To be done:
Output the data exactly, with every line intact.
^^^^
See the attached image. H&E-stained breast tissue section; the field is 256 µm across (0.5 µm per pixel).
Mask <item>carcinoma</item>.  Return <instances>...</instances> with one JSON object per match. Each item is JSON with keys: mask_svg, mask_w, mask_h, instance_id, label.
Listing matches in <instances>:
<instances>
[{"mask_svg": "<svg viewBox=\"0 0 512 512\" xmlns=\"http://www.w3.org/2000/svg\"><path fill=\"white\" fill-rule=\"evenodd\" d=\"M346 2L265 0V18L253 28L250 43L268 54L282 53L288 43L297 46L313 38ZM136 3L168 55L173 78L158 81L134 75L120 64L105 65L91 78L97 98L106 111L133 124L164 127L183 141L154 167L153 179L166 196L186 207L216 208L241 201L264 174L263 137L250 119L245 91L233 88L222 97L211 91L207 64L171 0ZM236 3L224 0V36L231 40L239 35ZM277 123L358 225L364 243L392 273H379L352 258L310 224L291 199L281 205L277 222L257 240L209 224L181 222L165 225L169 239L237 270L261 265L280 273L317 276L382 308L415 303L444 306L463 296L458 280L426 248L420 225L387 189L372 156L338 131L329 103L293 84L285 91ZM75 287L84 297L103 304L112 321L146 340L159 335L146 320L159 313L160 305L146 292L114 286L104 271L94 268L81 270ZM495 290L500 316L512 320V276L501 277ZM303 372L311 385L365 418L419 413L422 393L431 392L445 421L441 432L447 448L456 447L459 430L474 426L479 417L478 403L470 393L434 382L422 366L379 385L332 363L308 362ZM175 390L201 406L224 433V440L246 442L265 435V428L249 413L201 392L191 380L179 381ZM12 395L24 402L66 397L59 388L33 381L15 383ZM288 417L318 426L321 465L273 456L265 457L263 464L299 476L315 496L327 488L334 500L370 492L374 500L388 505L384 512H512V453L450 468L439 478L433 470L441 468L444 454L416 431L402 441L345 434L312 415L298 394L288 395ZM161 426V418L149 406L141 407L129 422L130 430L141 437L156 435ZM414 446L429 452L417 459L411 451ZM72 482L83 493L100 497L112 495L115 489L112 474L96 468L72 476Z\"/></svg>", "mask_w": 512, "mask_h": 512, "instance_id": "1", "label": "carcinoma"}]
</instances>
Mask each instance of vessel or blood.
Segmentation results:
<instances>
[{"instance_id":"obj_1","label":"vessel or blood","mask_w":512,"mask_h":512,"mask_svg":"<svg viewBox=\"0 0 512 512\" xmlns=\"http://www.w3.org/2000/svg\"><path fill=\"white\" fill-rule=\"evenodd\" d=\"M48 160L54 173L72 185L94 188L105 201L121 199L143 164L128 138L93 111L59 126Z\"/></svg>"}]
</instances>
^^^^
Response:
See the attached image. H&E-stained breast tissue section; the field is 256 µm across (0.5 µm per pixel).
Mask <item>carcinoma</item>.  Return <instances>...</instances> with one JSON object per match. Each item is JSON with keys: mask_svg, mask_w, mask_h, instance_id, label.
Listing matches in <instances>:
<instances>
[{"mask_svg": "<svg viewBox=\"0 0 512 512\" xmlns=\"http://www.w3.org/2000/svg\"><path fill=\"white\" fill-rule=\"evenodd\" d=\"M346 2L265 0V18L253 28L250 43L268 54L282 53L288 43L297 46L313 38ZM136 3L168 55L173 78L158 81L134 75L120 64L105 65L91 78L97 98L106 111L133 124L164 127L183 141L154 167L153 179L166 196L186 207L216 208L241 201L264 174L263 137L250 119L245 91L233 88L222 97L211 91L207 64L171 0ZM236 3L224 0V36L231 40L239 35ZM277 123L358 225L364 243L392 273H379L352 258L310 224L291 199L281 205L277 222L257 240L209 224L181 222L165 225L169 239L237 270L261 265L280 273L317 276L382 308L415 303L444 306L463 296L458 280L426 248L420 225L387 189L372 156L338 131L329 103L293 84L285 91ZM75 287L84 297L103 304L112 321L146 340L159 335L146 320L159 313L160 305L146 292L114 286L104 271L94 268L81 270ZM495 290L500 316L512 320V276L501 277ZM303 372L311 385L365 418L419 413L422 393L431 392L445 421L441 432L447 448L456 447L459 430L474 426L479 417L478 403L470 393L434 382L422 366L379 385L332 363L308 362ZM175 390L201 406L224 433V440L246 442L265 435V428L249 413L201 392L191 380L179 381ZM12 395L24 402L66 397L59 388L33 381L15 383ZM288 417L318 426L321 465L273 456L265 457L263 464L299 476L315 496L327 488L334 500L370 492L374 500L388 505L384 512H512V453L450 468L439 478L433 470L441 468L444 454L416 431L402 441L345 434L312 415L298 394L288 395ZM161 426V418L149 406L141 407L129 422L130 430L141 437L156 435ZM414 446L429 452L417 459L411 451ZM72 482L83 493L100 497L112 495L115 489L112 474L96 468L72 476Z\"/></svg>", "mask_w": 512, "mask_h": 512, "instance_id": "1", "label": "carcinoma"}]
</instances>
Mask each instance of vessel or blood.
Segmentation results:
<instances>
[{"instance_id":"obj_1","label":"vessel or blood","mask_w":512,"mask_h":512,"mask_svg":"<svg viewBox=\"0 0 512 512\" xmlns=\"http://www.w3.org/2000/svg\"><path fill=\"white\" fill-rule=\"evenodd\" d=\"M48 160L54 173L72 185L94 188L105 201L121 199L143 164L128 138L93 111L59 126Z\"/></svg>"}]
</instances>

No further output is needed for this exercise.